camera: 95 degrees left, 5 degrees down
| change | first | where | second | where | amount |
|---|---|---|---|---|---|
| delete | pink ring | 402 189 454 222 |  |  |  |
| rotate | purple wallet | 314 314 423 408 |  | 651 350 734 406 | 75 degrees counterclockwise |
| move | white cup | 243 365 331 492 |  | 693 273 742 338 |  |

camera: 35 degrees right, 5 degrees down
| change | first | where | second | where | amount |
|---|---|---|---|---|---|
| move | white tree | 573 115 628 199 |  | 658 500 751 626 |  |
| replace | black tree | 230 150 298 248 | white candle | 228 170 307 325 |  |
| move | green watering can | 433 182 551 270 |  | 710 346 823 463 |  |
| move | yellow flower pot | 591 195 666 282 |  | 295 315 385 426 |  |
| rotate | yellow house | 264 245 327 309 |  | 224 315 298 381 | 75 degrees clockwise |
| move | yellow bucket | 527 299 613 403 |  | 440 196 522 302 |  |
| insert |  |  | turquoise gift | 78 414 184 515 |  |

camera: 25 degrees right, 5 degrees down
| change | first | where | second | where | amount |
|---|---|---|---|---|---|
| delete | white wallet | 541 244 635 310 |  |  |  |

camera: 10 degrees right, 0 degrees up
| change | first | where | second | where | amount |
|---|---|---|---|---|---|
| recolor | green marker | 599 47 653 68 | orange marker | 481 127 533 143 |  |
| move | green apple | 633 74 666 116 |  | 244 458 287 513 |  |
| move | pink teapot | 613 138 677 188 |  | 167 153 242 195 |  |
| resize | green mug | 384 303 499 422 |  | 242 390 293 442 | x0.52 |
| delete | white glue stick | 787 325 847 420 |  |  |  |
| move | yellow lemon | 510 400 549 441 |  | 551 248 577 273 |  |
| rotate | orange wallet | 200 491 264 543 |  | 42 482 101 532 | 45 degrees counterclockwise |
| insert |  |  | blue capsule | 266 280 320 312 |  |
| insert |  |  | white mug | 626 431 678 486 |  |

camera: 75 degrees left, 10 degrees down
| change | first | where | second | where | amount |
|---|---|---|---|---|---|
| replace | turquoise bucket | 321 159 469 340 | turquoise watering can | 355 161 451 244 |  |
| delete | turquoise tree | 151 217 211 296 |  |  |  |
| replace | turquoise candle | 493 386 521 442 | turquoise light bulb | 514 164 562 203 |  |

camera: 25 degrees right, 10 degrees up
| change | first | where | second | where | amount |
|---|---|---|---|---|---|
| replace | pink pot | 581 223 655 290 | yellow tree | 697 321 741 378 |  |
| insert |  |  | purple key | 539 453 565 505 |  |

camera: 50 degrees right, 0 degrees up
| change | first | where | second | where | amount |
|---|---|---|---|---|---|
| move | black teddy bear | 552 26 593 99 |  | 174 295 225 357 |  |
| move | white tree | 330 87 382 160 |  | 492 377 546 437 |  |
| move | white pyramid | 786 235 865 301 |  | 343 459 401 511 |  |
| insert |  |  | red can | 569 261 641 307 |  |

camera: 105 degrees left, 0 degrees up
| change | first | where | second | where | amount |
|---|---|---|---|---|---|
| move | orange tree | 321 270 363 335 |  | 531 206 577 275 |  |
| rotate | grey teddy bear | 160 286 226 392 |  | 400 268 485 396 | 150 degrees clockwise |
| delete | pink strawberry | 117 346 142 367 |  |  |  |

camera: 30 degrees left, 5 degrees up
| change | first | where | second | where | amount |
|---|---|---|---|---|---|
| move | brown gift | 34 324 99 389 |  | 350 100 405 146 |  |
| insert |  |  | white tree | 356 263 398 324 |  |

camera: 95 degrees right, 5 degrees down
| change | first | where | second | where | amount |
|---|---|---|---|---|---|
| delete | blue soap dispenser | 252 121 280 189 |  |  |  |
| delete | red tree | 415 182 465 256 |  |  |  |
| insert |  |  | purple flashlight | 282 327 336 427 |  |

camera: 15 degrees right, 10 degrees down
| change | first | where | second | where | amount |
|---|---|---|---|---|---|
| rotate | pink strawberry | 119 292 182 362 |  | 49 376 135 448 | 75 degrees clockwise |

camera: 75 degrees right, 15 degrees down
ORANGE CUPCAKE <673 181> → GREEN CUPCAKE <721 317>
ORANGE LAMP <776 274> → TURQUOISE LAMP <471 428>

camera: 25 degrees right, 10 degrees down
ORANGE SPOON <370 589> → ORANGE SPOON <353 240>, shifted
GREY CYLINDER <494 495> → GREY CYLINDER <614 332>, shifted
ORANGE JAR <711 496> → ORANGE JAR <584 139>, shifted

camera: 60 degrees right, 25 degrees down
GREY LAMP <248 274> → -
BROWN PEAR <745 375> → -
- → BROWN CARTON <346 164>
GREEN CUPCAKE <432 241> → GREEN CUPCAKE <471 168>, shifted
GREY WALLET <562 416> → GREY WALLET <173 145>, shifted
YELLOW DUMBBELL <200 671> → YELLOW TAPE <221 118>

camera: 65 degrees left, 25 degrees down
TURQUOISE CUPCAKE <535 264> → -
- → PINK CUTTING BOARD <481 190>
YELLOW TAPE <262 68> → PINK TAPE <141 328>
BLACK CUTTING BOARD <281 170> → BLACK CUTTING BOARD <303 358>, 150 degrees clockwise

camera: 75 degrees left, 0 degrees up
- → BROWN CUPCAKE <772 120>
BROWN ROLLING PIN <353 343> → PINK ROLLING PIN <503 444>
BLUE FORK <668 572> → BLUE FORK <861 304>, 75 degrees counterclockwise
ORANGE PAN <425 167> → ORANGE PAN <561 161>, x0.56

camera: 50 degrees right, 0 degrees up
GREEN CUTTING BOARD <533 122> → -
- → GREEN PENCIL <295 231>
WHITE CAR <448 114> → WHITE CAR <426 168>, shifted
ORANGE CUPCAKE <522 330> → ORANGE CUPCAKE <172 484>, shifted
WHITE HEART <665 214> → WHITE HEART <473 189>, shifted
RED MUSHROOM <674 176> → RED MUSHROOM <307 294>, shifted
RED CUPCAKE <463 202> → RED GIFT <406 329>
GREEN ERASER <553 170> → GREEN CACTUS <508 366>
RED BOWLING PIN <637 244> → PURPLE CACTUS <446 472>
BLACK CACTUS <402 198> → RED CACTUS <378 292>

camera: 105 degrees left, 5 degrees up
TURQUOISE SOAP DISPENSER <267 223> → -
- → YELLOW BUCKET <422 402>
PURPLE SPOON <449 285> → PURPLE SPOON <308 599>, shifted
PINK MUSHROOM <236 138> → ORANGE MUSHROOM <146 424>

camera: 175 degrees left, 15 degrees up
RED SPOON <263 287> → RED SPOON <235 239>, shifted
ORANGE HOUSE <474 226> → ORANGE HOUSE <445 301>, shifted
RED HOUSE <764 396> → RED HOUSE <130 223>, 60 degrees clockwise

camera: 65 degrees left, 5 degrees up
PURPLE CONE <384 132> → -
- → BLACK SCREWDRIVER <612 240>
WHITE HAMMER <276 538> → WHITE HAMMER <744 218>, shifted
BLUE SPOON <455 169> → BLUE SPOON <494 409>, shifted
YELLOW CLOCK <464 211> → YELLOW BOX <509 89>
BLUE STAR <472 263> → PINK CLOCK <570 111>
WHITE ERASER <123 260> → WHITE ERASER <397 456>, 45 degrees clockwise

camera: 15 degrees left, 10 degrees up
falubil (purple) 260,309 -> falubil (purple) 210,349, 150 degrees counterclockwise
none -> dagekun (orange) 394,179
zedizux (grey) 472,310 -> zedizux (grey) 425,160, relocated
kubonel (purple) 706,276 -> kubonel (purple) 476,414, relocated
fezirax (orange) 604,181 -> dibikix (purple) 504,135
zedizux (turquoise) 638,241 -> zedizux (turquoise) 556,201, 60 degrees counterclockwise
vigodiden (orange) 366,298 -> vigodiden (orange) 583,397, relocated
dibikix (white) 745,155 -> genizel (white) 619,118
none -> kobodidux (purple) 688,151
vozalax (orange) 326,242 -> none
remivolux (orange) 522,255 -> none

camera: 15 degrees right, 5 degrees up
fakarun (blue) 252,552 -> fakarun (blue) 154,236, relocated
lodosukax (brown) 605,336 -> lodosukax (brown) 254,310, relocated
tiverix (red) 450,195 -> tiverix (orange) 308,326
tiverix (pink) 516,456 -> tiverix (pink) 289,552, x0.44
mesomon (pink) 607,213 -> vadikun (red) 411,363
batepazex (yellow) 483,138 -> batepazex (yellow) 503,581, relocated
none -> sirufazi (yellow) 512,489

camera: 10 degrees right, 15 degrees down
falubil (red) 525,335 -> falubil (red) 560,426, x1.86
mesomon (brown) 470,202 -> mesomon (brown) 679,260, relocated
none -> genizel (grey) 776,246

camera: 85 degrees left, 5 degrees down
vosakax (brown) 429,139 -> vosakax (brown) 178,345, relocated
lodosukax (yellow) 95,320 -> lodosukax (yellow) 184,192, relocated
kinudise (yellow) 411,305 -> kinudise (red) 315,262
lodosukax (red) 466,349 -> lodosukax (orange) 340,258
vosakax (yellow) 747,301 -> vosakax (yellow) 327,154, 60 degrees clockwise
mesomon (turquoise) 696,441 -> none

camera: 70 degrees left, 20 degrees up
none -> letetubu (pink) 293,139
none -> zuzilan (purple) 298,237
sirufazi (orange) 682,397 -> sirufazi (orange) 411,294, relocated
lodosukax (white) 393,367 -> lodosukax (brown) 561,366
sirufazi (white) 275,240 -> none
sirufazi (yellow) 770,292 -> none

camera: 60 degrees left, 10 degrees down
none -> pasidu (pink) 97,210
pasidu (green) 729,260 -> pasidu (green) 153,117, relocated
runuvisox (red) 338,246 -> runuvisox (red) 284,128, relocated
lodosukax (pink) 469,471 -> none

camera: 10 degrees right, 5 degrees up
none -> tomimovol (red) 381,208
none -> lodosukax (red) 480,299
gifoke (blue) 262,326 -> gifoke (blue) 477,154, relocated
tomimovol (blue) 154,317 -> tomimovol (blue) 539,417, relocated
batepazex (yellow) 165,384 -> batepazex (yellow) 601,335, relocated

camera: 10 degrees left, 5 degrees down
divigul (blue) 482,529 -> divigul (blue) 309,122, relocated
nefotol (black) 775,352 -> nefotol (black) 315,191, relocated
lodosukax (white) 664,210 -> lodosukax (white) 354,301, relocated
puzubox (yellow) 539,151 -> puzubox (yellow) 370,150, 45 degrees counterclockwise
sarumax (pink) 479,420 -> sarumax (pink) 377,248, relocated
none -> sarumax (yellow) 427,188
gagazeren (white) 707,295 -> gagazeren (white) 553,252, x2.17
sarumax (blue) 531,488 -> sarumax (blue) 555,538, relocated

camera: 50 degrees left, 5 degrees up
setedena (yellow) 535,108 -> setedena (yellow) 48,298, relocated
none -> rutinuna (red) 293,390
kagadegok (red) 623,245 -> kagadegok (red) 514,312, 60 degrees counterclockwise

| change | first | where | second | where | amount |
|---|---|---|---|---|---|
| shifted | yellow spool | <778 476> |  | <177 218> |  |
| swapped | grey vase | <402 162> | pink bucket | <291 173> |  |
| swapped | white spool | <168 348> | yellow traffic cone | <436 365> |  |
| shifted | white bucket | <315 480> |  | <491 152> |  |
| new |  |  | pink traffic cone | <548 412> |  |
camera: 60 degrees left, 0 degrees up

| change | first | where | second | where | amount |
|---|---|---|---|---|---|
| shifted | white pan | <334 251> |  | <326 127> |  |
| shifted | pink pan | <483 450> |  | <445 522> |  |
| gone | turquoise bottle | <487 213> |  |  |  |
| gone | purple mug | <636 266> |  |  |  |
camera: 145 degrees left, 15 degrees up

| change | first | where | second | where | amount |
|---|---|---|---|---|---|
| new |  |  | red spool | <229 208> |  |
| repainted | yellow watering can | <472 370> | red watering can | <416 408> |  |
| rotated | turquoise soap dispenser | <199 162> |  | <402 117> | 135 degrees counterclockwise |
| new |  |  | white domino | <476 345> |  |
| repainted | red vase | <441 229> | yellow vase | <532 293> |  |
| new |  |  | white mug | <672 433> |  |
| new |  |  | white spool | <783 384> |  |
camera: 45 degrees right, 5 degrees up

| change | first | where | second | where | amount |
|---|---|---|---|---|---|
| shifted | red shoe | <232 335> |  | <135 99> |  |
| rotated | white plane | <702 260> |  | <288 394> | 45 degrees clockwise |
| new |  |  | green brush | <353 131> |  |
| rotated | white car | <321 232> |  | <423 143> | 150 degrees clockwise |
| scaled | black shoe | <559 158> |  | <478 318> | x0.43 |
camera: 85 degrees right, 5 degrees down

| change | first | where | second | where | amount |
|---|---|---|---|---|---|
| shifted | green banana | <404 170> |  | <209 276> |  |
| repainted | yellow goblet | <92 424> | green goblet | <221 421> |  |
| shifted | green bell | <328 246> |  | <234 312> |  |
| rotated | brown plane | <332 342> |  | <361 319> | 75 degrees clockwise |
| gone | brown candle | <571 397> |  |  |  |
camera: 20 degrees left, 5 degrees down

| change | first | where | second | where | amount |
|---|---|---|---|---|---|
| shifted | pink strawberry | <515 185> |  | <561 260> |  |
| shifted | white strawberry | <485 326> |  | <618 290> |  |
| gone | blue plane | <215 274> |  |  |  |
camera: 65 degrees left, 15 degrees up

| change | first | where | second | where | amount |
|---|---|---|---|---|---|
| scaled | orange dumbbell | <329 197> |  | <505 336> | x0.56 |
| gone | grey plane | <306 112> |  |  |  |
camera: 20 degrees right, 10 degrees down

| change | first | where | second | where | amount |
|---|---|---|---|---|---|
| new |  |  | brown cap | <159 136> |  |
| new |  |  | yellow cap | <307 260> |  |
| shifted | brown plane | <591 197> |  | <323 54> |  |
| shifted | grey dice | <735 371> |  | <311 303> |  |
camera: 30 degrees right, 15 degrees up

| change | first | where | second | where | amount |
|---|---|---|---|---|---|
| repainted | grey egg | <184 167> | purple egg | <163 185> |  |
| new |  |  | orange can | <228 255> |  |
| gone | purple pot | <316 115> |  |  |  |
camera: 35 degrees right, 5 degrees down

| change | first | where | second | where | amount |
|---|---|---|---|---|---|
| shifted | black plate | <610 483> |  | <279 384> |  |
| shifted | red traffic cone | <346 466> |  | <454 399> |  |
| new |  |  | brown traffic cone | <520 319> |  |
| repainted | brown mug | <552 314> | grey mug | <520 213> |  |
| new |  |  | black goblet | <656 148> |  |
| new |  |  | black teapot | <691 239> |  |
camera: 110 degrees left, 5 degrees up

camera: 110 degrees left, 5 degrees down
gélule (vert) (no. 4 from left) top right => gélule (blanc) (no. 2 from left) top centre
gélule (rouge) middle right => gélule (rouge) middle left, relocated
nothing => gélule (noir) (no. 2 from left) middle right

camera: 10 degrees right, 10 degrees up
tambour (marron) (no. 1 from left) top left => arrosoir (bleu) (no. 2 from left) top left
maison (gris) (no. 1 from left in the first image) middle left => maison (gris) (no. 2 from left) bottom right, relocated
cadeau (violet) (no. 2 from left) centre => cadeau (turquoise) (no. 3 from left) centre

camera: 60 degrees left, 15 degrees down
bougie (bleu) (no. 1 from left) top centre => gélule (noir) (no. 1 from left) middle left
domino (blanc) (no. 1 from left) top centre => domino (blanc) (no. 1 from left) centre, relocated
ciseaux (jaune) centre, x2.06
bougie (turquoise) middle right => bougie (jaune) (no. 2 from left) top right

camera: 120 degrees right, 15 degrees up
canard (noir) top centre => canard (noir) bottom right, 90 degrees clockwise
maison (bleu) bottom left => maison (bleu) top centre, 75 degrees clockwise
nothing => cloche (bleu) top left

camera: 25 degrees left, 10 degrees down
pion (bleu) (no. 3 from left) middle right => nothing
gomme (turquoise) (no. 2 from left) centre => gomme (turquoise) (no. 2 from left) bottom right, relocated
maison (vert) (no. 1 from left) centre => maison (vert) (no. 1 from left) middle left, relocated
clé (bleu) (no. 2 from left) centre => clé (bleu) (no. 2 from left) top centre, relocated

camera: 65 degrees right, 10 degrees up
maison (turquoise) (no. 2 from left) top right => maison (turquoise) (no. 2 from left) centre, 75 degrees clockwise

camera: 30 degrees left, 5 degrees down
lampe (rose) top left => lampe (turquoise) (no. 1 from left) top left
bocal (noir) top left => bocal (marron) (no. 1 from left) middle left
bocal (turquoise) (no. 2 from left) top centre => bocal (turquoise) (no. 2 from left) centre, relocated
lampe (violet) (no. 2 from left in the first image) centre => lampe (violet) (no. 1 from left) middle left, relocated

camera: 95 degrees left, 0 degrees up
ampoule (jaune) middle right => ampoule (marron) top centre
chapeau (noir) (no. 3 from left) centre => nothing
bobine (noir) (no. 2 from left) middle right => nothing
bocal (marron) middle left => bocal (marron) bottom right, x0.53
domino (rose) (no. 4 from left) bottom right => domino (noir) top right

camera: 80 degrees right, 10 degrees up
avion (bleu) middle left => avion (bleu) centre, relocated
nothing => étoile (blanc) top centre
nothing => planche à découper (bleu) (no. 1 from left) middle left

[Work instructions]: Output exactly one stretch of the listing: from the line containing "kinudise (yellow) 411,305" through the line containing "swapped | white", both end lines included.

[Solution to this exercise]:
kinudise (yellow) 411,305 -> kinudise (red) 315,262
lodosukax (red) 466,349 -> lodosukax (orange) 340,258
vosakax (yellow) 747,301 -> vosakax (yellow) 327,154, 60 degrees clockwise
mesomon (turquoise) 696,441 -> none

camera: 70 degrees left, 20 degrees up
none -> letetubu (pink) 293,139
none -> zuzilan (purple) 298,237
sirufazi (orange) 682,397 -> sirufazi (orange) 411,294, relocated
lodosukax (white) 393,367 -> lodosukax (brown) 561,366
sirufazi (white) 275,240 -> none
sirufazi (yellow) 770,292 -> none

camera: 60 degrees left, 10 degrees down
none -> pasidu (pink) 97,210
pasidu (green) 729,260 -> pasidu (green) 153,117, relocated
runuvisox (red) 338,246 -> runuvisox (red) 284,128, relocated
lodosukax (pink) 469,471 -> none

camera: 10 degrees right, 5 degrees up
none -> tomimovol (red) 381,208
none -> lodosukax (red) 480,299
gifoke (blue) 262,326 -> gifoke (blue) 477,154, relocated
tomimovol (blue) 154,317 -> tomimovol (blue) 539,417, relocated
batepazex (yellow) 165,384 -> batepazex (yellow) 601,335, relocated

camera: 10 degrees left, 5 degrees down
divigul (blue) 482,529 -> divigul (blue) 309,122, relocated
nefotol (black) 775,352 -> nefotol (black) 315,191, relocated
lodosukax (white) 664,210 -> lodosukax (white) 354,301, relocated
puzubox (yellow) 539,151 -> puzubox (yellow) 370,150, 45 degrees counterclockwise
sarumax (pink) 479,420 -> sarumax (pink) 377,248, relocated
none -> sarumax (yellow) 427,188
gagazeren (white) 707,295 -> gagazeren (white) 553,252, x2.17
sarumax (blue) 531,488 -> sarumax (blue) 555,538, relocated

camera: 50 degrees left, 5 degrees up
setedena (yellow) 535,108 -> setedena (yellow) 48,298, relocated
none -> rutinuna (red) 293,390
kagadegok (red) 623,245 -> kagadegok (red) 514,312, 60 degrees counterclockwise

| change | first | where | second | where | amount |
|---|---|---|---|---|---|
| shifted | yellow spool | <778 476> |  | <177 218> |  |
| swapped | grey vase | <402 162> | pink bucket | <291 173> |  |
| swapped | white spool | <168 348> | yellow traffic cone | <436 365> |  |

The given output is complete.